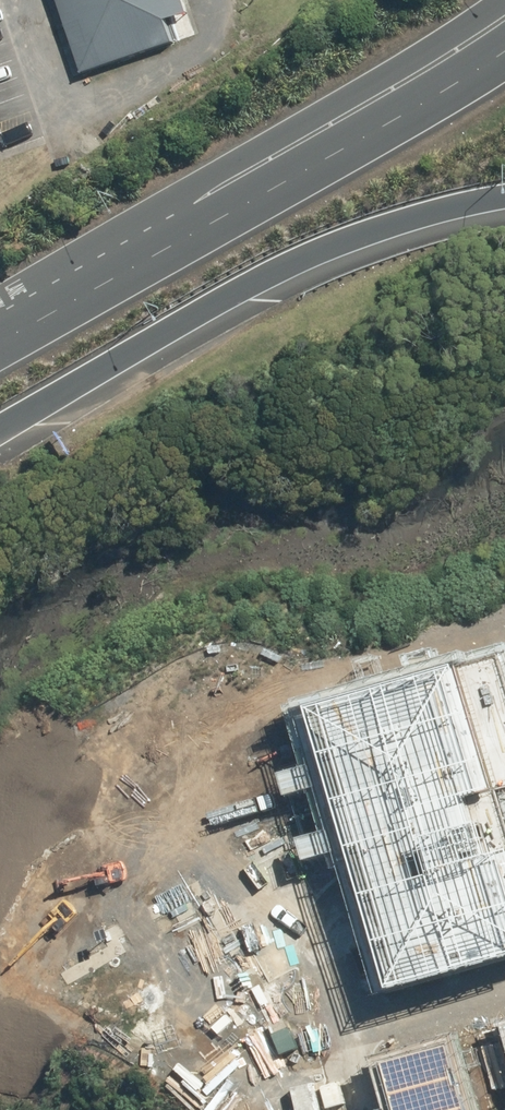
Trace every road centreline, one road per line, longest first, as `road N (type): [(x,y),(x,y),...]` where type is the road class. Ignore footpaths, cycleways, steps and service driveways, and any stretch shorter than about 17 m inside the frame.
road 1 (motorway): [(0,349),(504,54)]
road 2 (motorway): [(504,209),(369,240),(254,291),(0,434)]
road 3 (residential): [(332,874),(301,918),(335,1039)]
road 4 (residential): [(335,1039),(504,992)]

# Exercise brief:
The material above must be set down word for word, with no picture carried over.

# Reply:
Trace every road centreline, one road per line, longest first, as `road N (type): [(x,y),(x,y),...]` where type is the road class. Ignore footpaths, cycleways, steps and service driveways, and any stretch shorter than about 17 m inside the frame.
road 1 (motorway): [(0,349),(504,54)]
road 2 (motorway): [(504,209),(369,240),(254,291),(0,434)]
road 3 (residential): [(332,874),(301,918),(335,1039)]
road 4 (residential): [(335,1039),(504,992)]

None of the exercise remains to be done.